#### Work instruction
Could you please reproduce the entries exactly, leaving out any pictures?

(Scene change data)

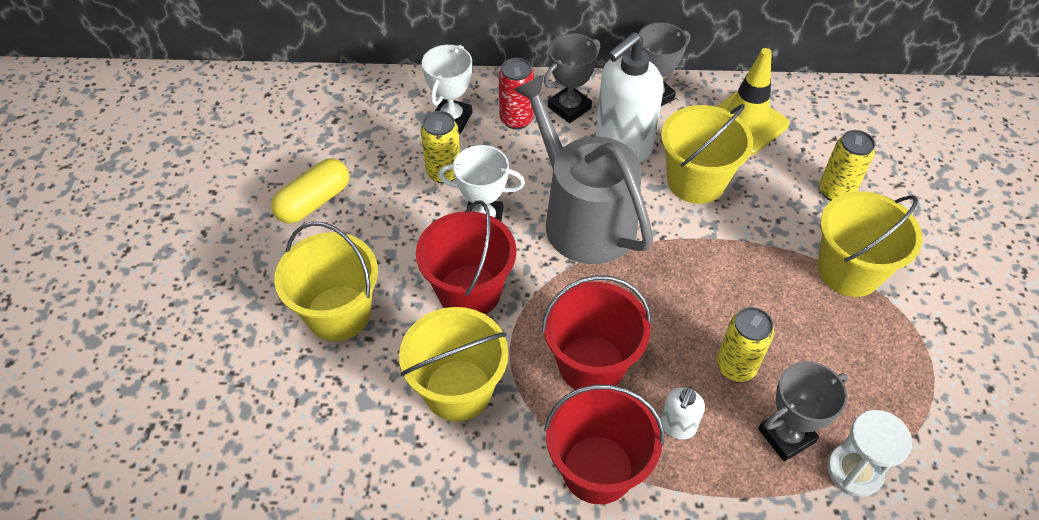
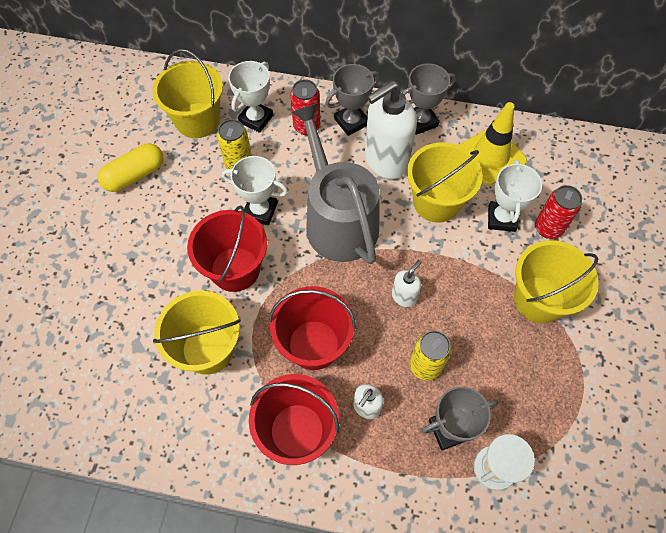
camera: 10 degrees right, 10 degrees up
(338, 313) = (133, 271): yellow bucket -> yellow bucket (197, 120)
(687, 292) = (404, 296): none -> white soap dispenser
(778, 189) = (501, 218): none -> white trophy
(835, 191) = (548, 228): yellow can -> red can

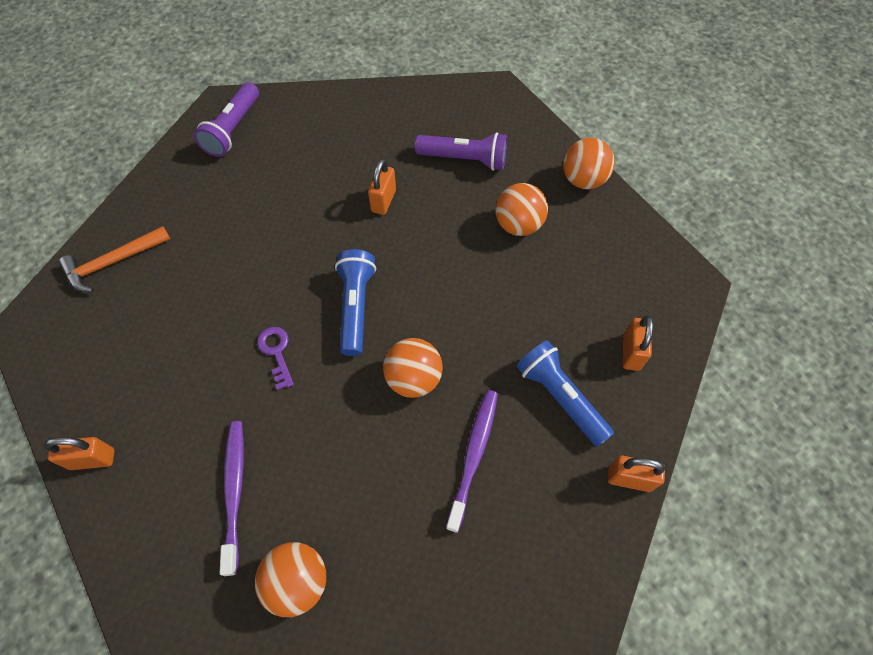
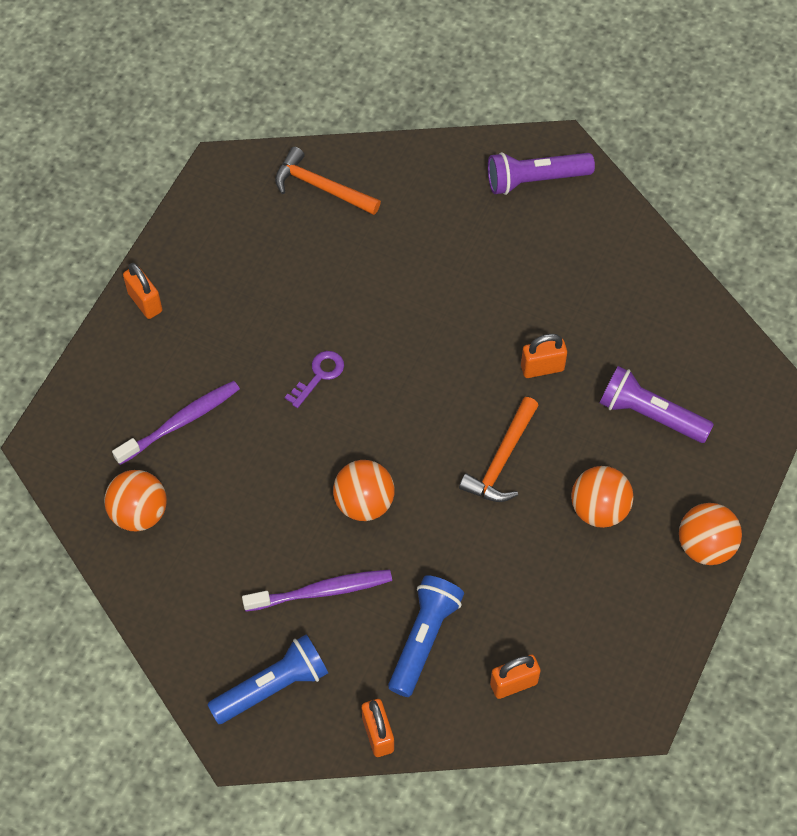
camera: 60 degrees right, 0 degrees up
(356, 307) = (406, 413): blue flashlight -> blue flashlight (272, 686)
(440, 264) = (501, 460): none -> orange hammer
(464, 159) = (650, 414): purple flashlight -> purple flashlight turned 135 degrees clockwise

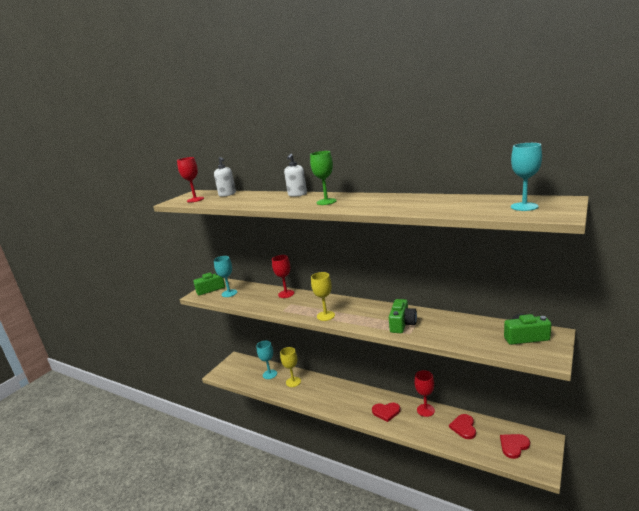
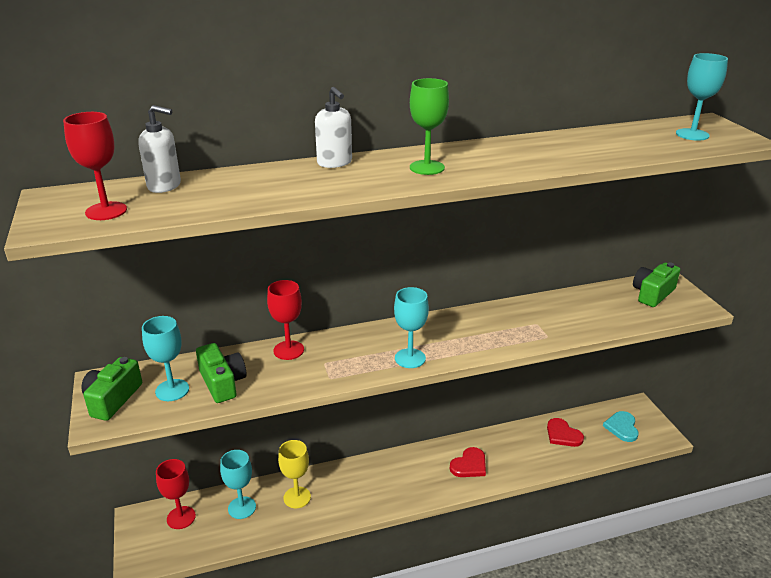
camera: 50 degrees left, 10 degrees up
(325, 316) = (410, 358): yellow goblet -> turquoise goblet
(402, 324) = (521, 328): green camera -> green camera (222, 383)
(425, 410) = (506, 438): red goblet -> red goblet (181, 517)
(514, 446) = (622, 427): red heart -> turquoise heart

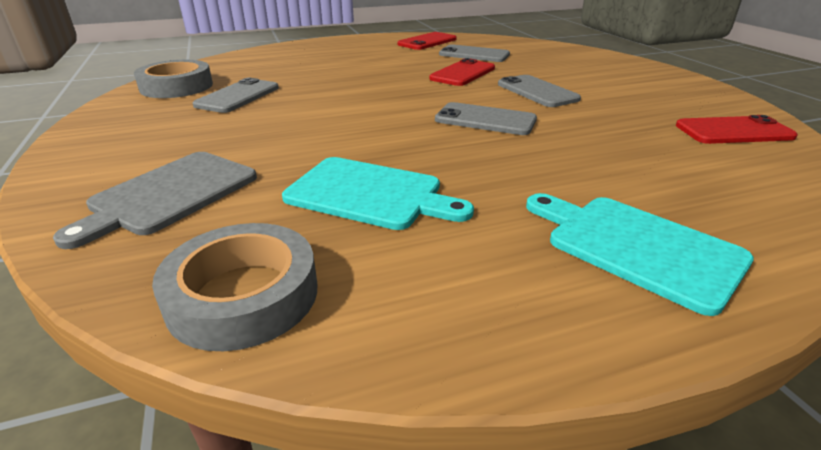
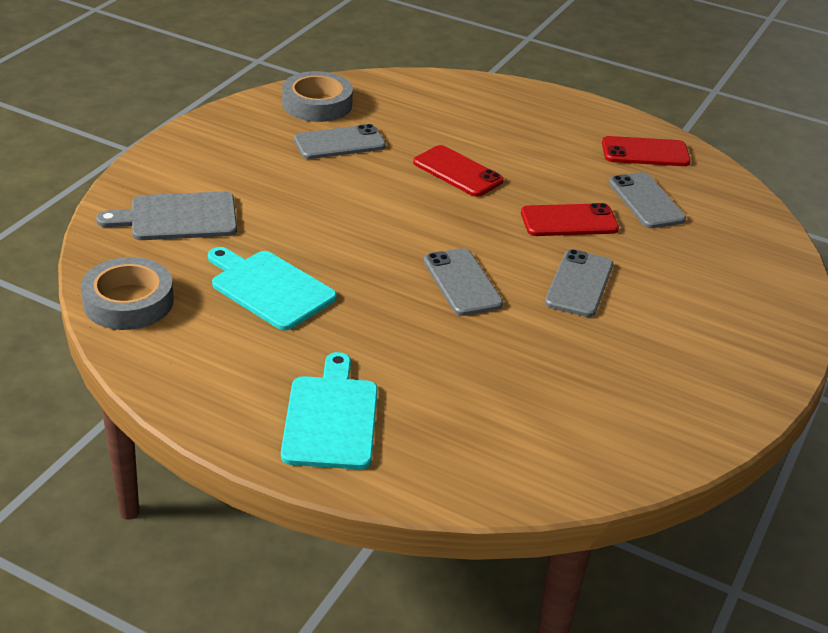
camera: 45 degrees right, 5 degrees up
(370, 194) = (269, 288): turquoise cutting board -> turquoise cutting board turned 150 degrees clockwise
(733, 131) = (629, 427): red phone -> red phone (457, 172)

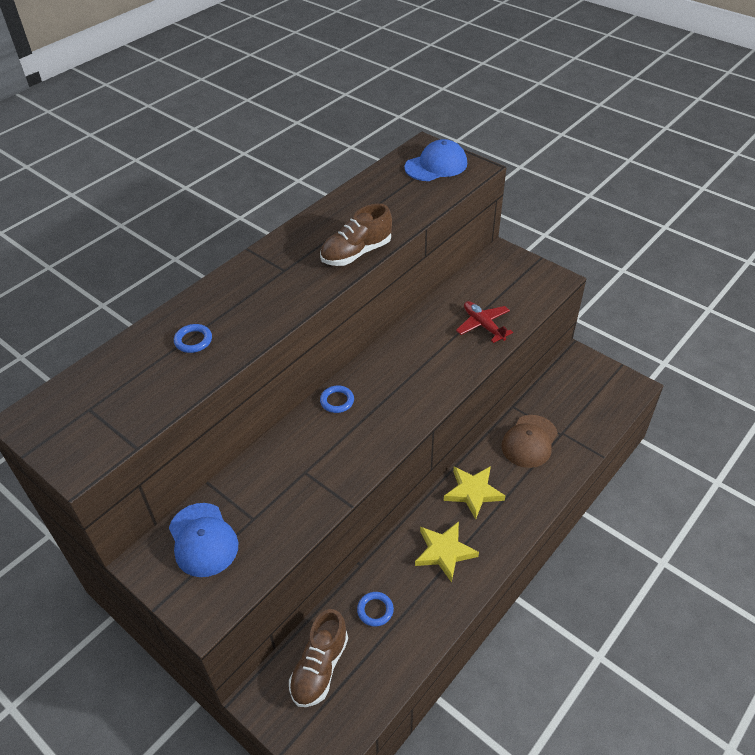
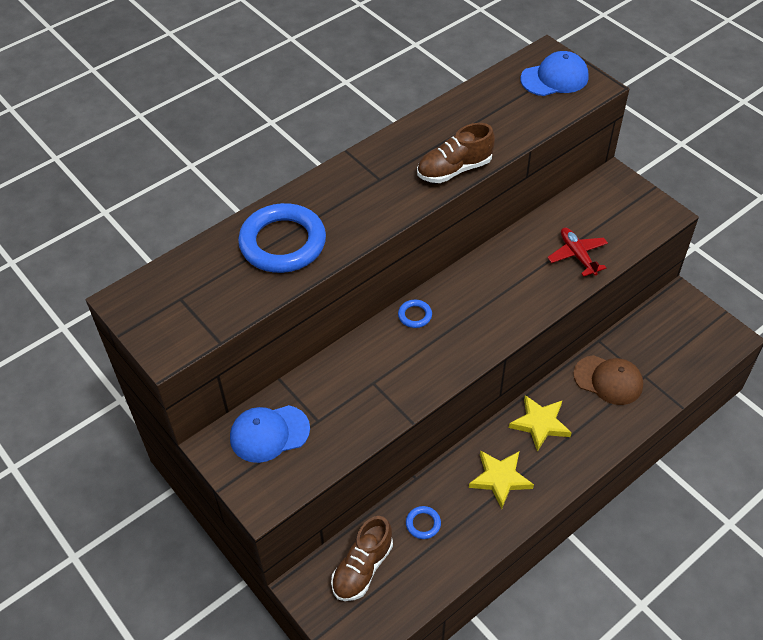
camera: 10 degrees right, 5 degrees up
(193, 340) = (283, 243): blue ring -> blue ring, size x2.37
(203, 540) = (269, 433): blue cap -> blue cap turned 90 degrees clockwise
(529, 441) = (608, 380): brown cap -> brown cap turned 105 degrees counterclockwise

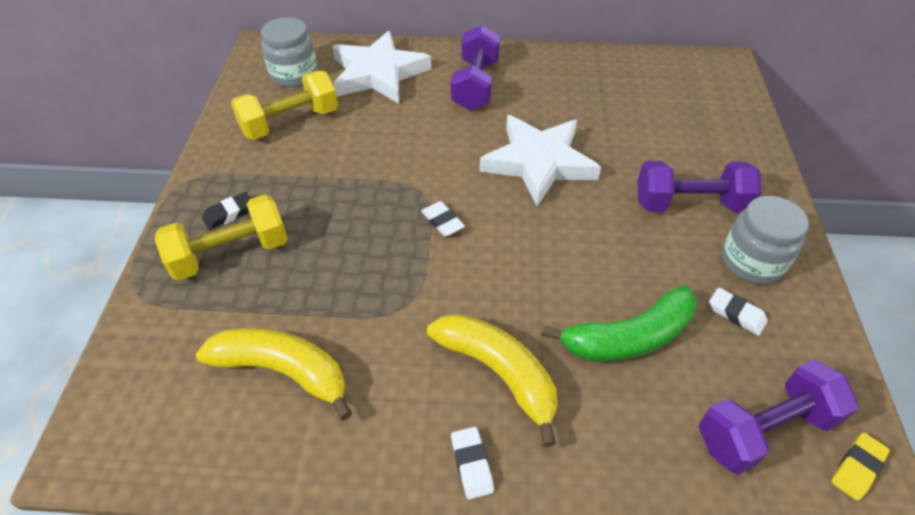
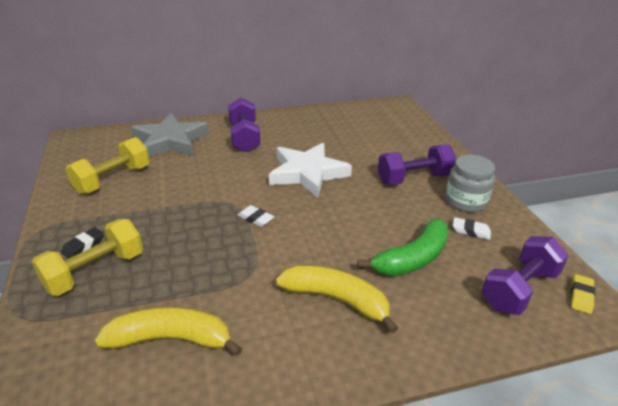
camera: 20 degrees left, 15 degrees down
(294, 74) = (104, 151): grey jar -> none
(378, 74) = (170, 141): white star -> grey star
(471, 464) = (343, 362): white eraser -> none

#### Written answer
camera: 10 degrees right, 10 degrees up
(338, 313) = (133, 271): yellow bucket -> yellow bucket (197, 120)
(687, 292) = (404, 296): none -> white soap dispenser
(778, 189) = (501, 218): none -> white trophy
(835, 191) = (548, 228): yellow can -> red can

camera: 60 degrees right, 0 degrees up
(356, 307) = (406, 413): blue flashlight -> blue flashlight (272, 686)
(440, 264) = (501, 460): none -> orange hammer
(464, 159) = (650, 414): purple flashlight -> purple flashlight turned 135 degrees clockwise

camera: 50 degrees left, 10 degrees up
(325, 316) = (410, 358): yellow goblet -> turquoise goblet
(402, 324) = (521, 328): green camera -> green camera (222, 383)
(425, 410) = (506, 438): red goblet -> red goblet (181, 517)
(514, 446) = (622, 427): red heart -> turquoise heart

camera: 45 degrees right, 5 degrees up
(370, 194) = (269, 288): turquoise cutting board -> turquoise cutting board turned 150 degrees clockwise
(733, 131) = (629, 427): red phone -> red phone (457, 172)

camera: 10 degrees right, 5 degrees up
(193, 340) = (283, 243): blue ring -> blue ring, size x2.37
(203, 540) = (269, 433): blue cap -> blue cap turned 90 degrees clockwise
(529, 441) = (608, 380): brown cap -> brown cap turned 105 degrees counterclockwise

camera: 20 degrees left, 15 degrees down
(294, 74) = (104, 151): grey jar -> none
(378, 74) = (170, 141): white star -> grey star
(471, 464) = (343, 362): white eraser -> none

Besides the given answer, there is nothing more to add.